Input:

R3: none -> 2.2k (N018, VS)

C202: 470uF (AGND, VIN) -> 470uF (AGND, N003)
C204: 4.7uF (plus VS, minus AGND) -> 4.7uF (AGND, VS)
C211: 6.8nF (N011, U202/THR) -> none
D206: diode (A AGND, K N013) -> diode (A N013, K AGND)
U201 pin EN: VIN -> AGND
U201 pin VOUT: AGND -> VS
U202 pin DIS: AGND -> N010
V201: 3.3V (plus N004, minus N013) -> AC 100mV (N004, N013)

What needs to be done:
All entries above are to be repeated verbatim, down to the last line.

Response to the exercise:
R3: none -> 2.2k (N018, VS)

C202: 470uF (AGND, VIN) -> 470uF (AGND, N003)
C204: 4.7uF (plus VS, minus AGND) -> 4.7uF (AGND, VS)
C211: 6.8nF (N011, U202/THR) -> none
D206: diode (A AGND, K N013) -> diode (A N013, K AGND)
U201 pin EN: VIN -> AGND
U201 pin VOUT: AGND -> VS
U202 pin DIS: AGND -> N010
V201: 3.3V (plus N004, minus N013) -> AC 100mV (N004, N013)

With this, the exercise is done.